## DATASET RECORDS

□ □ □ □ □ □ □

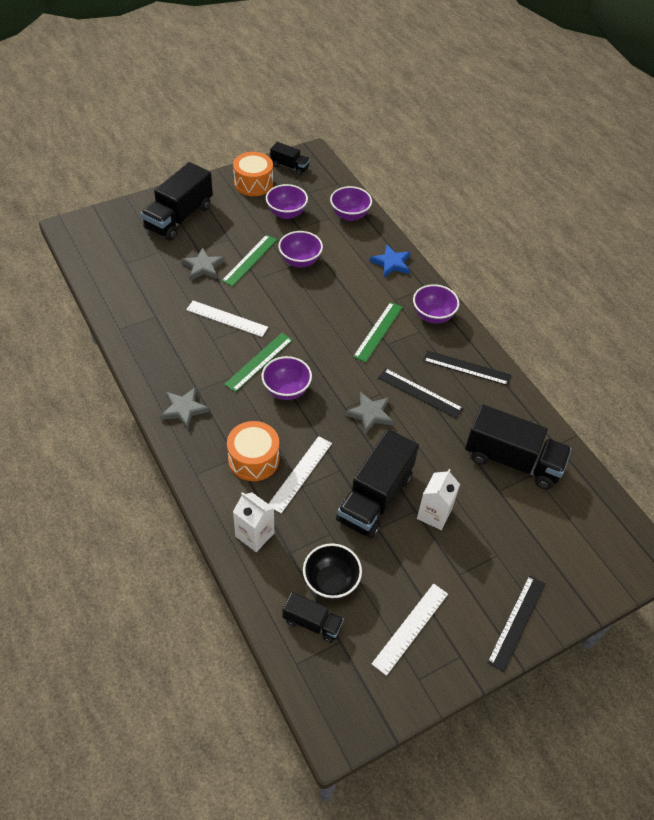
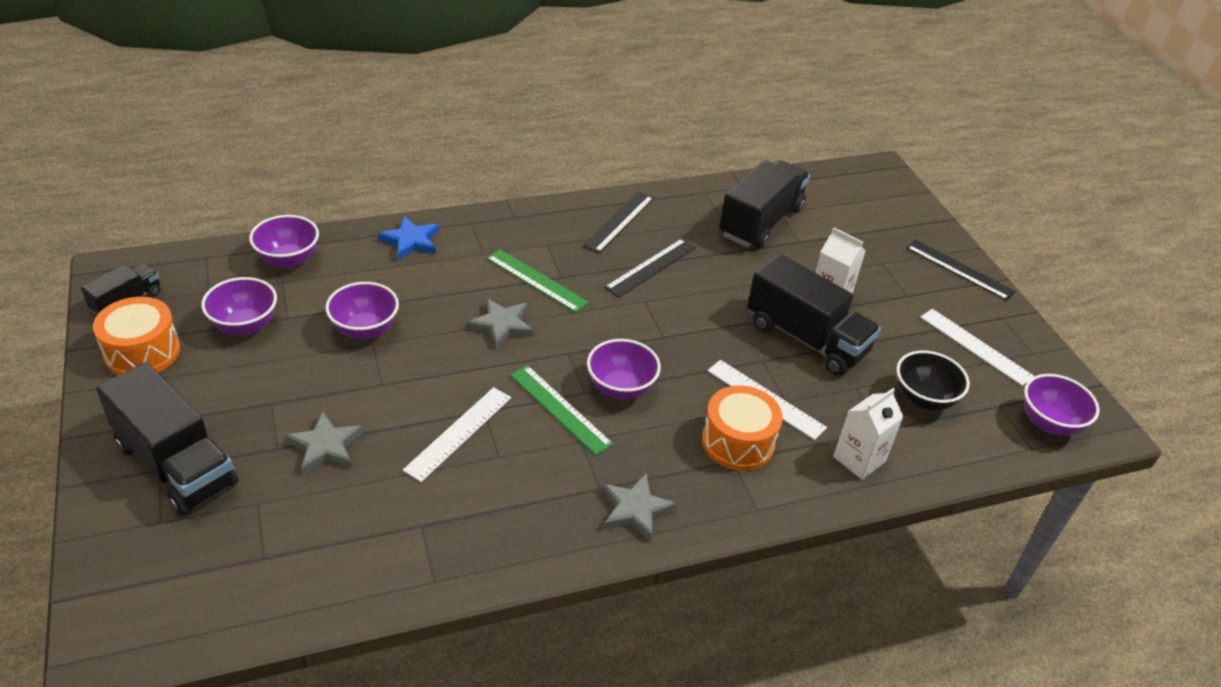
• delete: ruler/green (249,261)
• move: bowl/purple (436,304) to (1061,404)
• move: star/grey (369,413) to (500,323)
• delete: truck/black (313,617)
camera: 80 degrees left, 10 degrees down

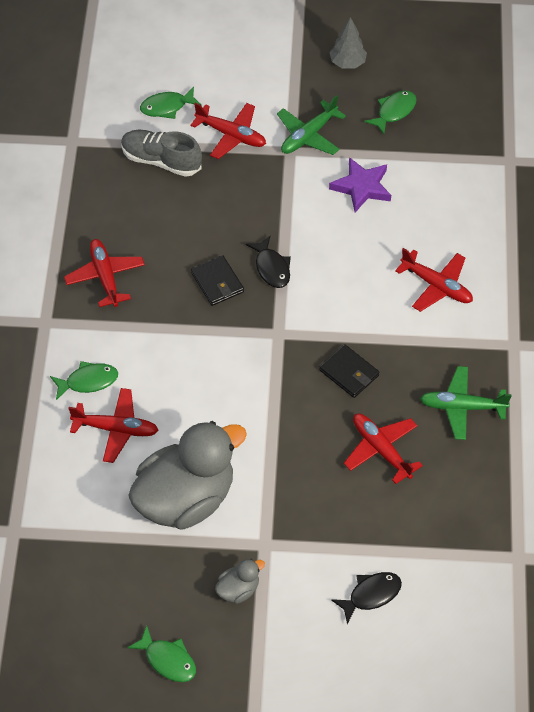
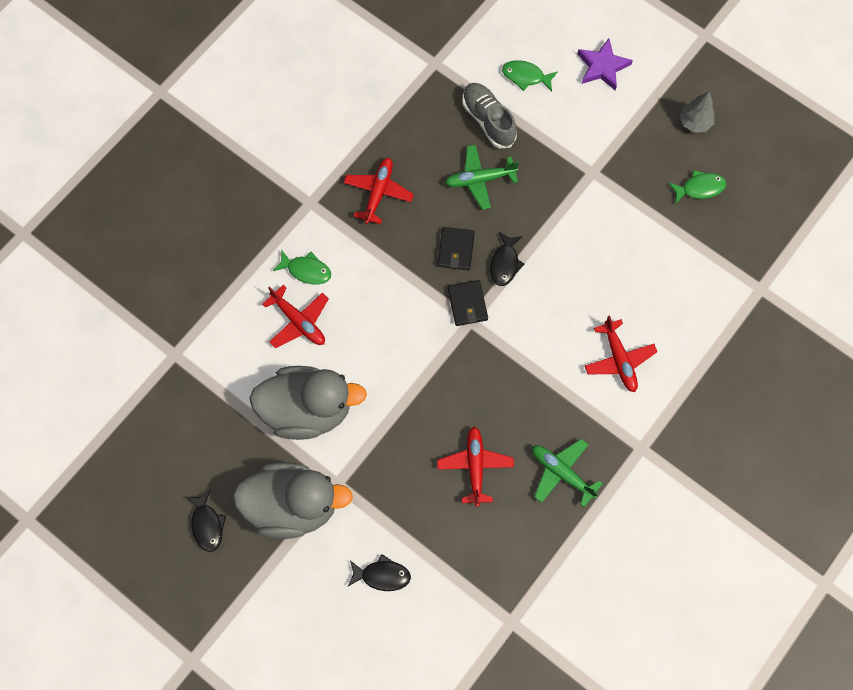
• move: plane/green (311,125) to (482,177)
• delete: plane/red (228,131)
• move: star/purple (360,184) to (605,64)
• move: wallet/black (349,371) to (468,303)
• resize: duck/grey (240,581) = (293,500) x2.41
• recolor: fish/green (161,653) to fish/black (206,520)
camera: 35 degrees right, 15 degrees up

□ □ □ □ □ □ □

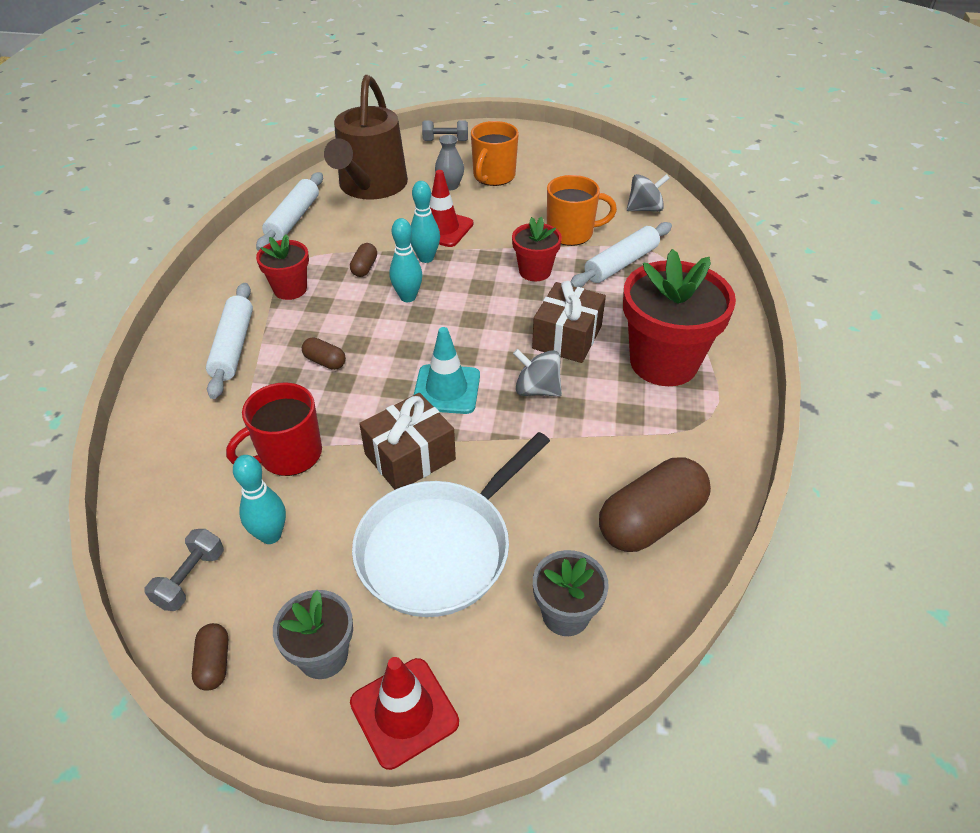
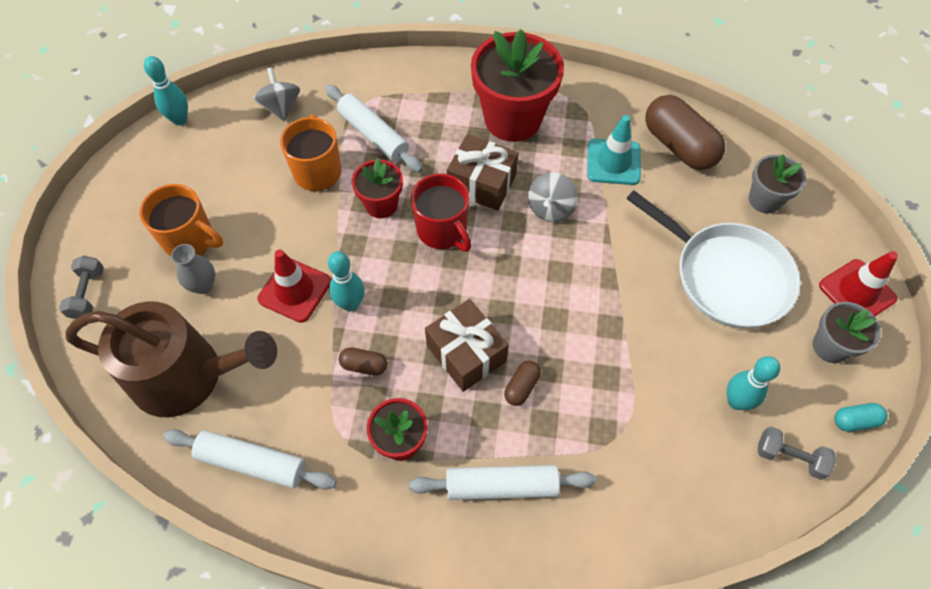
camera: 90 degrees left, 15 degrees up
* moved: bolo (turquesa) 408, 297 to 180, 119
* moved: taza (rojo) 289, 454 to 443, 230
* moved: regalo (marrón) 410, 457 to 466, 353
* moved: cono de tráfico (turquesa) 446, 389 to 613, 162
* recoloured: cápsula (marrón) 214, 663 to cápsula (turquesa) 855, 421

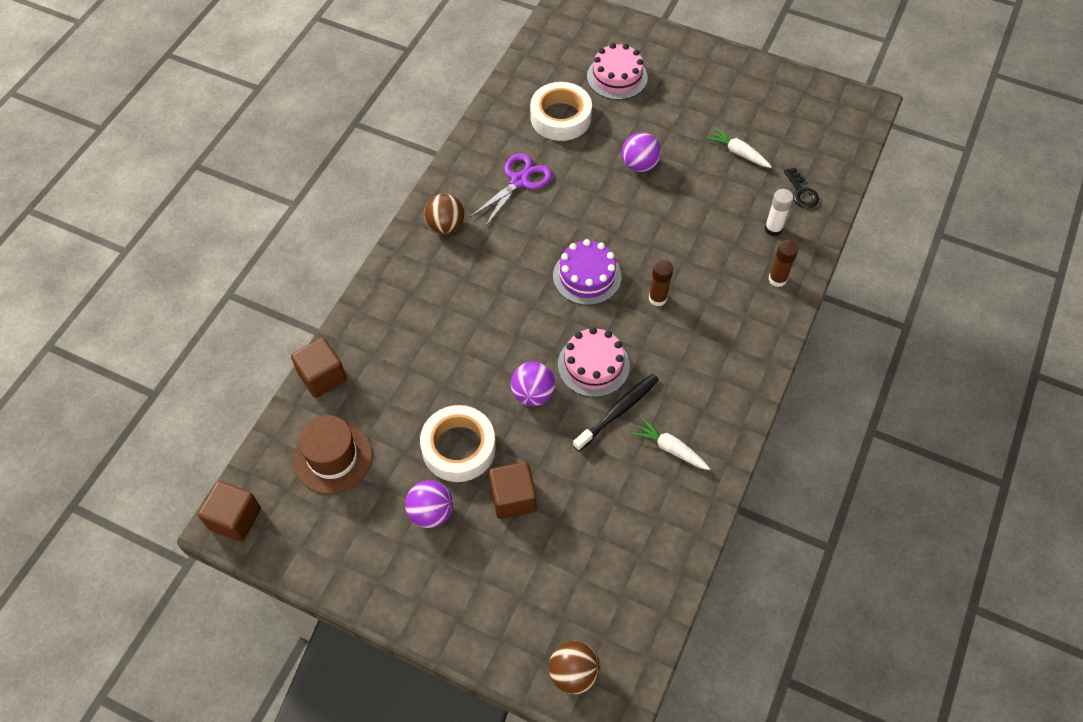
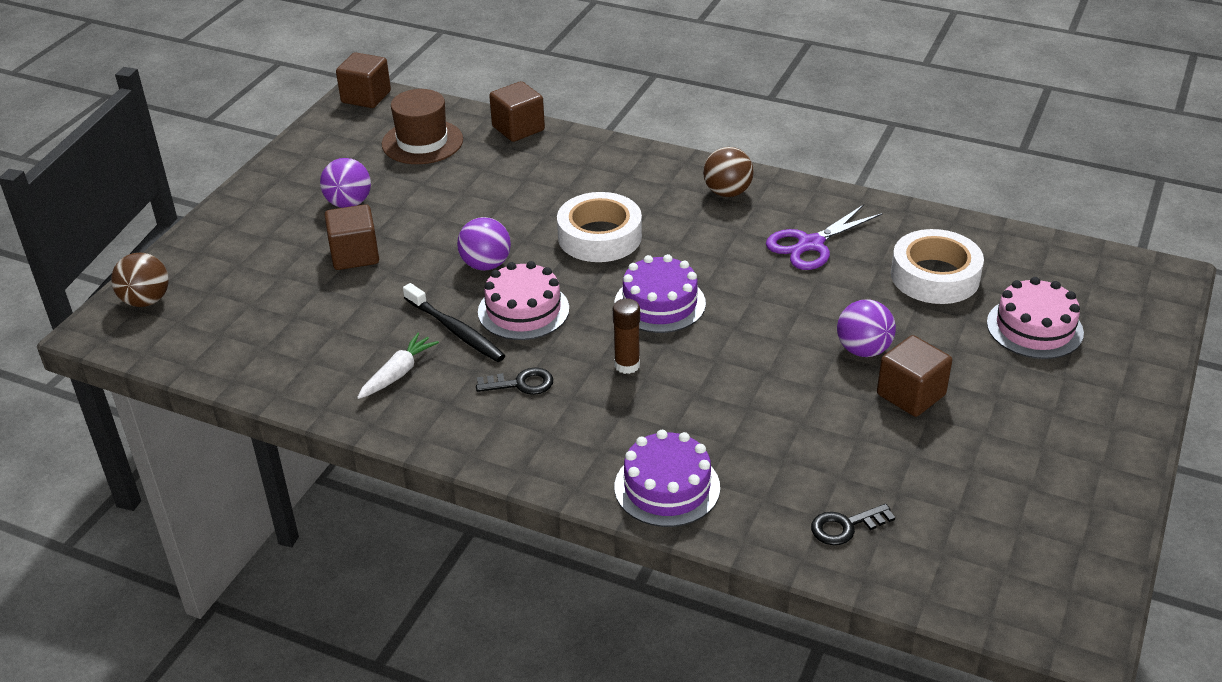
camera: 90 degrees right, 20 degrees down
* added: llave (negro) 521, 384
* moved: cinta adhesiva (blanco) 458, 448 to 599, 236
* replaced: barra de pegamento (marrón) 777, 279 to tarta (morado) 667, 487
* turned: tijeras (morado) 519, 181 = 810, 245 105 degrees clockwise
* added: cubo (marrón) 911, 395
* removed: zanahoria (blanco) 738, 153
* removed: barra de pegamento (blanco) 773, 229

□ □ □ □ □ □ □

## WHAT YOU SHOULD DO
Using the data above, repeat exactly the lines that begin at the line with "camera: 90 degrees left, 15 degrees up" and end at the line with "to 613, 162", both ends included.

## ANSWER BOX
camera: 90 degrees left, 15 degrees up
* moved: bolo (turquesa) 408, 297 to 180, 119
* moved: taza (rojo) 289, 454 to 443, 230
* moved: regalo (marrón) 410, 457 to 466, 353
* moved: cono de tráfico (turquesa) 446, 389 to 613, 162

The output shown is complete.